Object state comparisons
---+---

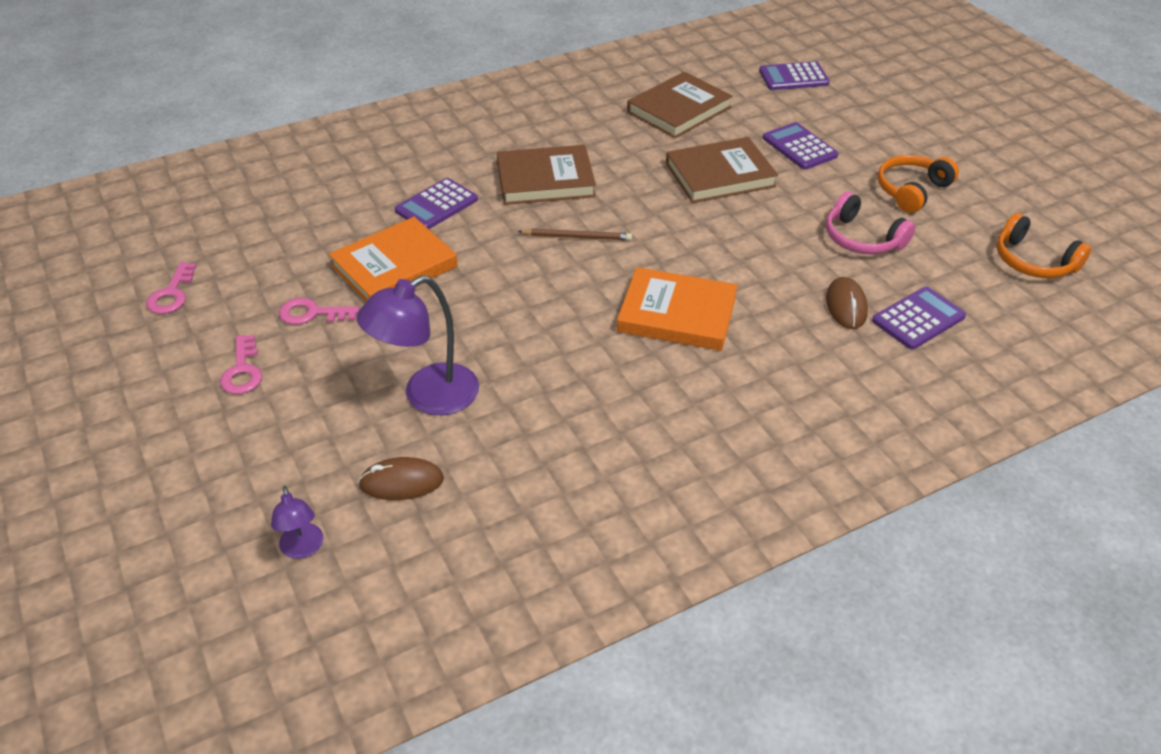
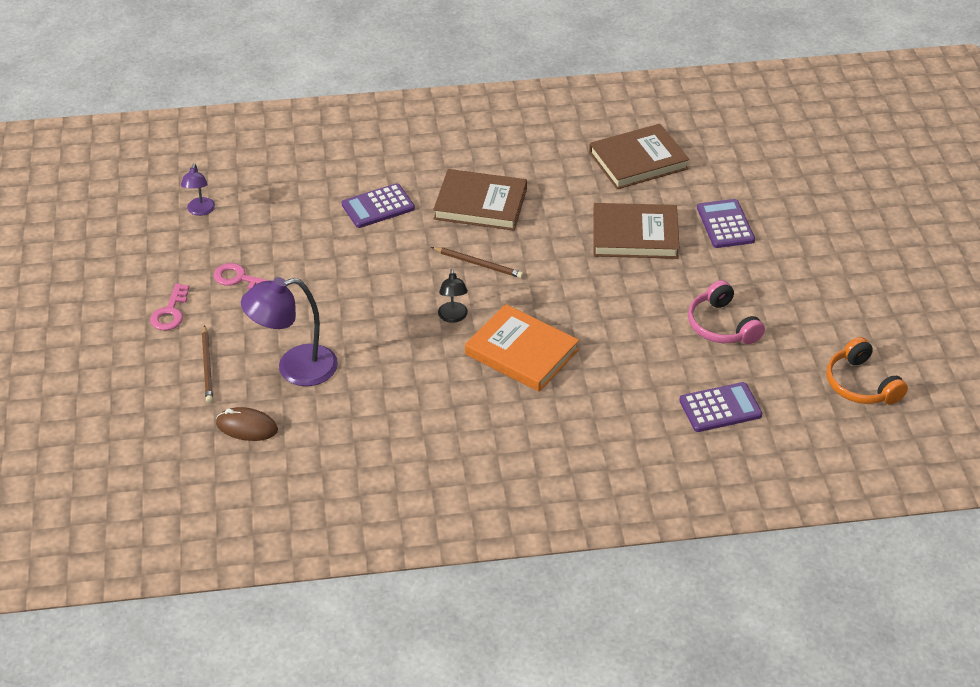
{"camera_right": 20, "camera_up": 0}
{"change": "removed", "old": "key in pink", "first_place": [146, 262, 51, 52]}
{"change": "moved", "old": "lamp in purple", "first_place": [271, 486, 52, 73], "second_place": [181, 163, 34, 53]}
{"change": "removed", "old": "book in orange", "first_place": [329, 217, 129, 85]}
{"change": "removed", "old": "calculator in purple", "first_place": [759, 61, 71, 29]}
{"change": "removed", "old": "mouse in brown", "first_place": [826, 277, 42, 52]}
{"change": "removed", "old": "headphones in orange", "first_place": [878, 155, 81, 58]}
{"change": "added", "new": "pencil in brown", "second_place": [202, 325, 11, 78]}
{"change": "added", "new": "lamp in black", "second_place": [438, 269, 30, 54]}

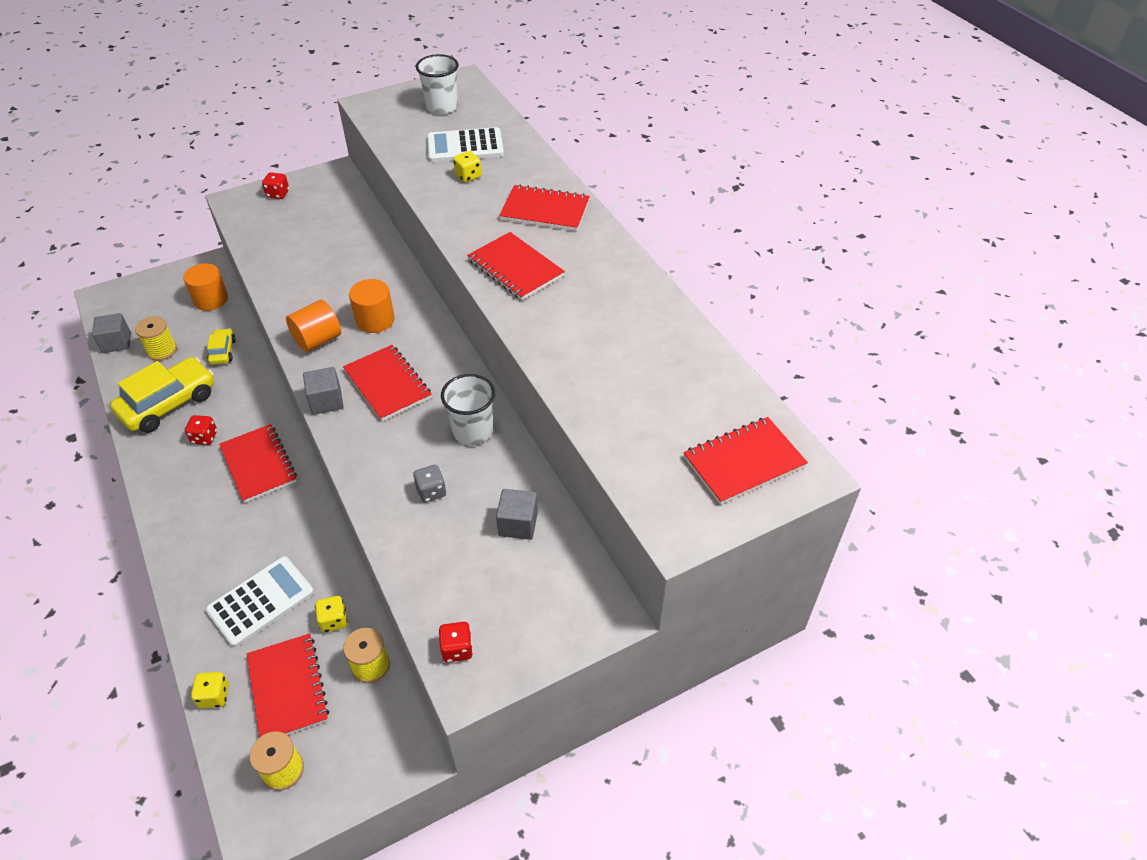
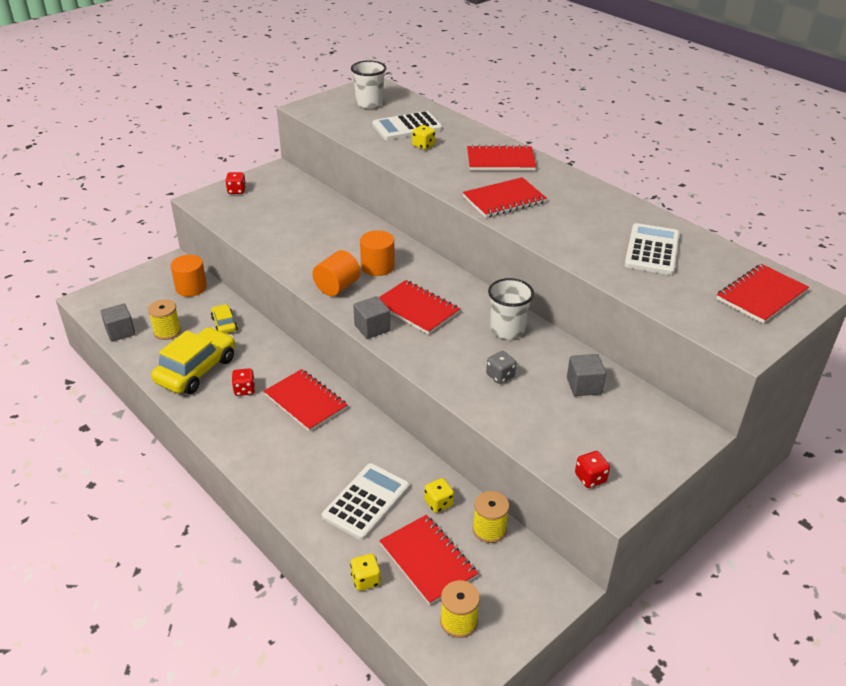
{"camera_right": -15, "camera_up": -10}
{"change": "turned", "old": "notebook in red", "first_place": [467, 232, 98, 68], "second_place": [462, 177, 85, 41], "degrees": -60}
{"change": "added", "new": "calculator in white", "second_place": [624, 223, 56, 52]}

---+---

AIM OF THE TASK: Where in the entries above does the word "brown" appear? Copy each line that has it.

SOLUTION TO THIS PROBLEM:
{"change": "removed", "old": "mouse in brown", "first_place": [826, 277, 42, 52]}
{"change": "added", "new": "pencil in brown", "second_place": [202, 325, 11, 78]}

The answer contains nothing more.